(Beginning of SOURCE DATA)
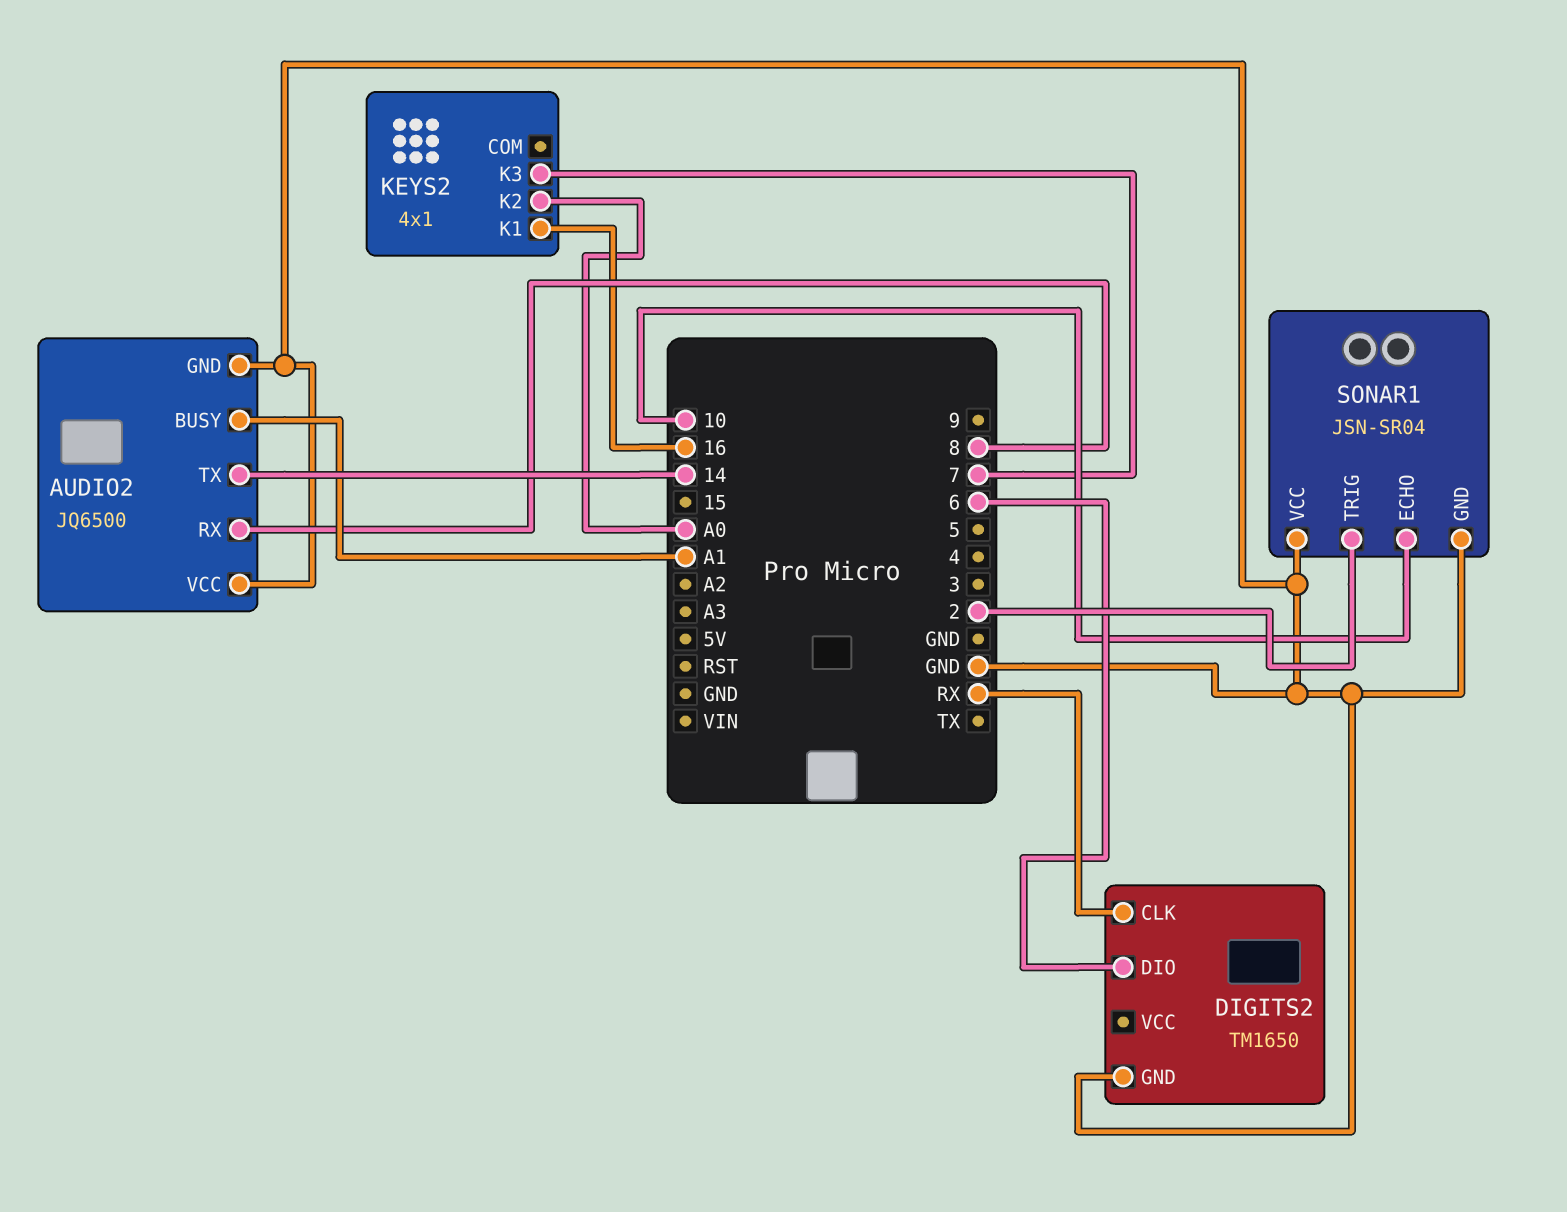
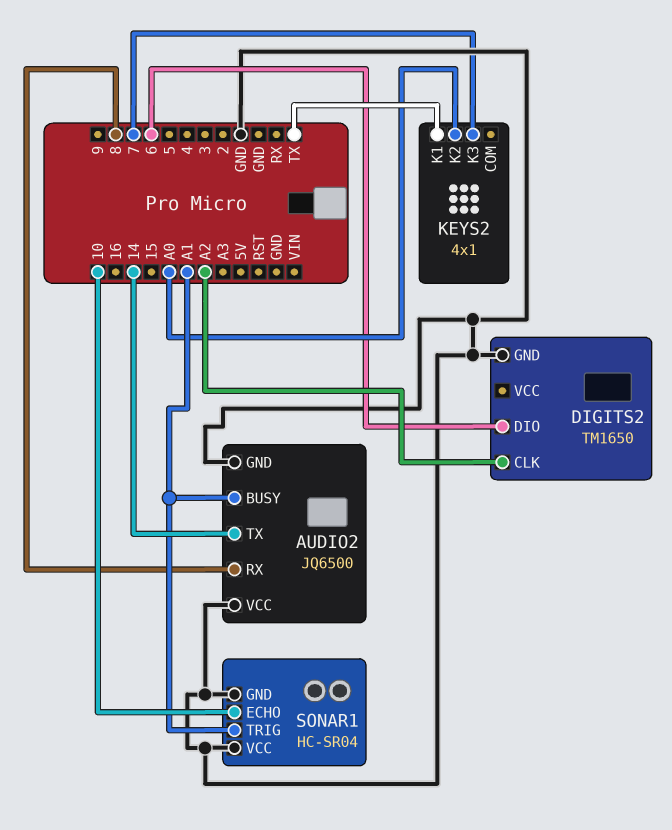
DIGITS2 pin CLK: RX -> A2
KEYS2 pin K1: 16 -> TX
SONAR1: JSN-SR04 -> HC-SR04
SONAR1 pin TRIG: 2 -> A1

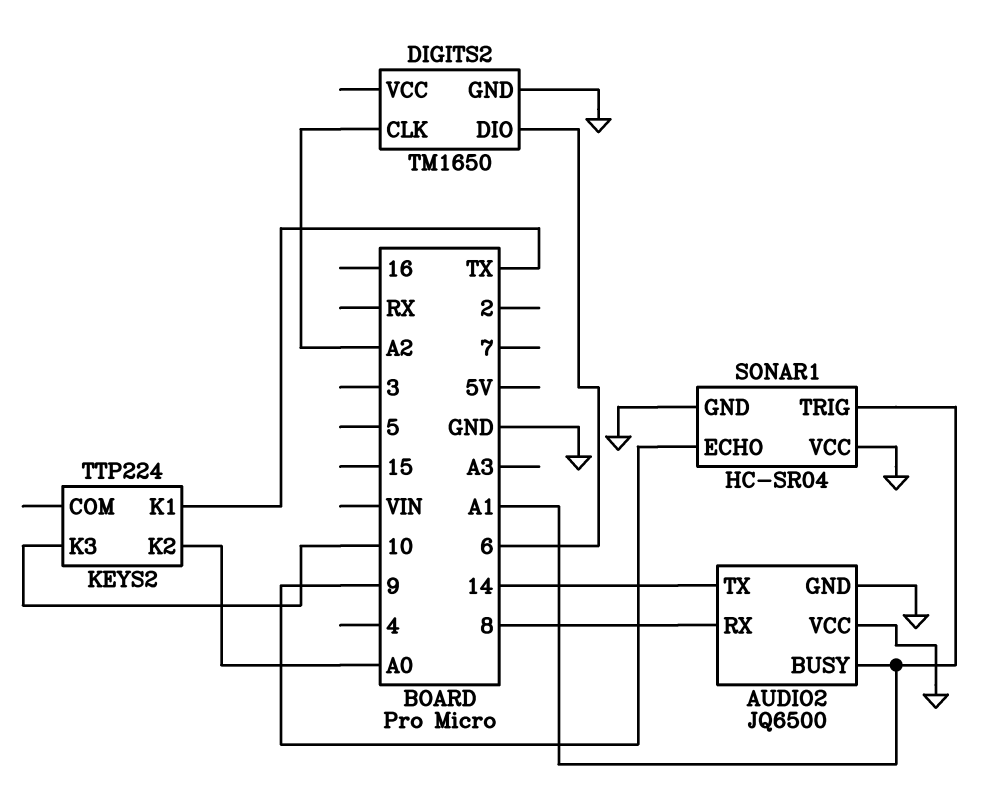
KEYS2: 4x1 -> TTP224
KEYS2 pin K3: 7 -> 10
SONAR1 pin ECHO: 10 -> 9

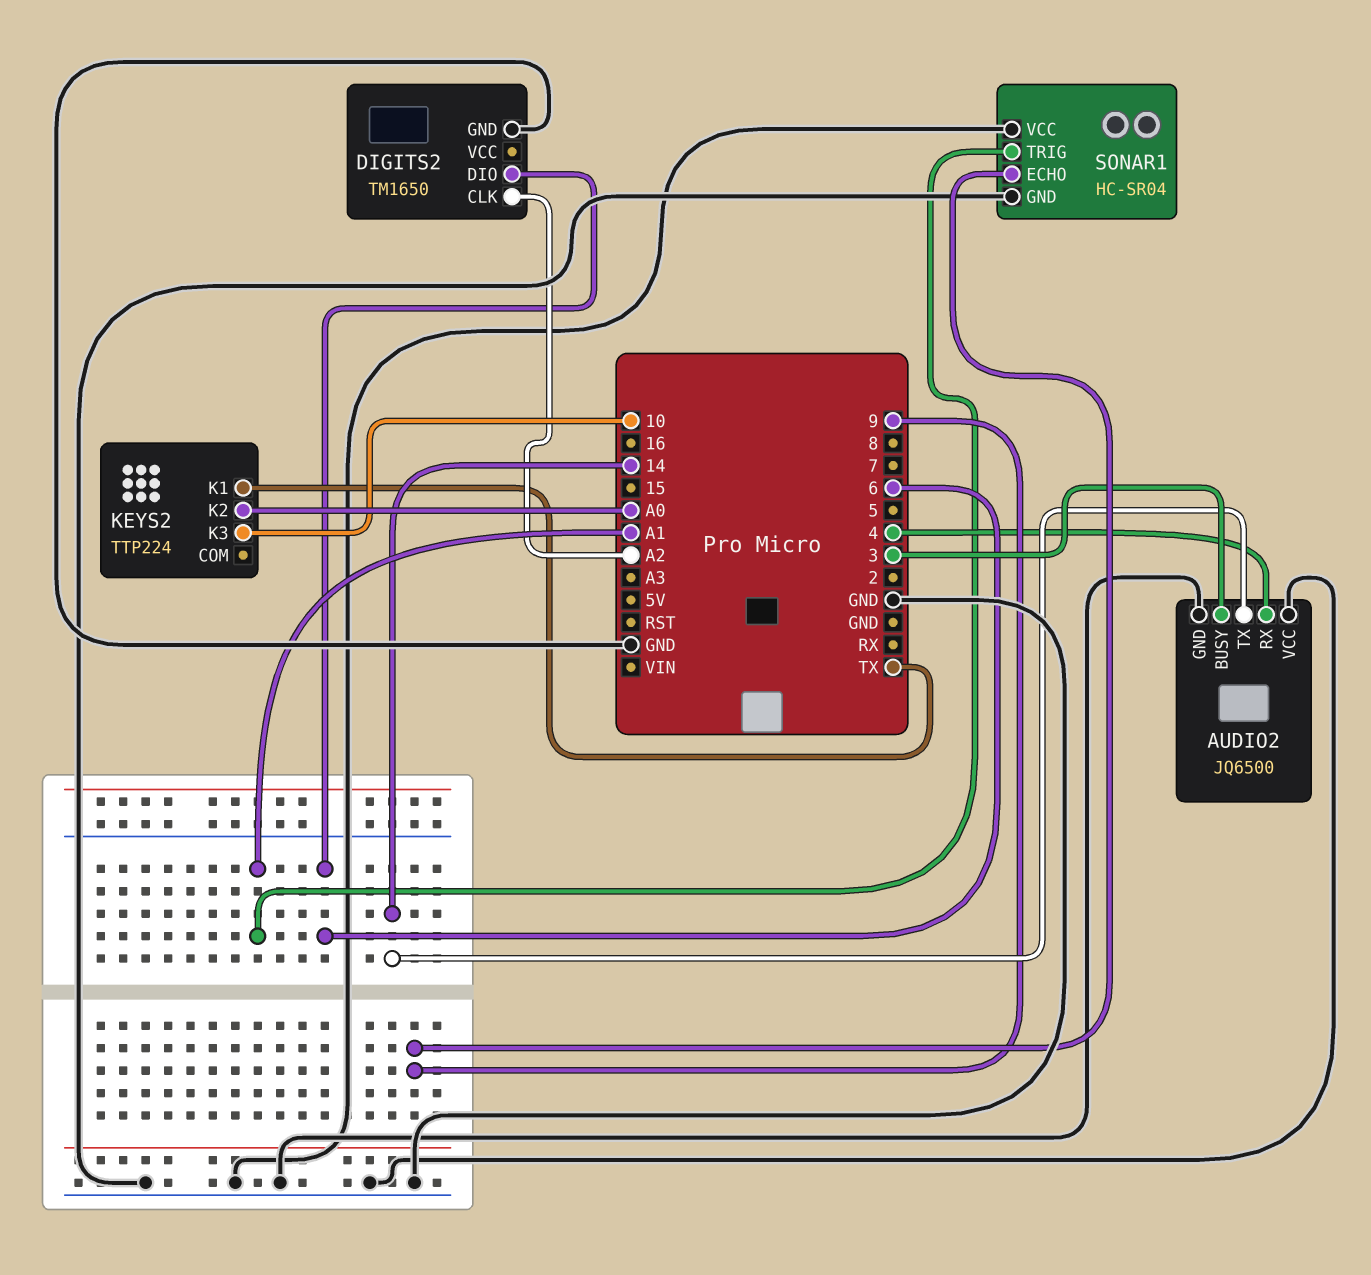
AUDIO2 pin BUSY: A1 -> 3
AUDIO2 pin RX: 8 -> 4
(End of SOURCE DATA)
In the listing, find the line containing "SONAR1 pin ECHO: 10 -> 9" and repeat it and every later line through the last one, word for word, excluding the pictures.

SONAR1 pin ECHO: 10 -> 9

AUDIO2 pin BUSY: A1 -> 3
AUDIO2 pin RX: 8 -> 4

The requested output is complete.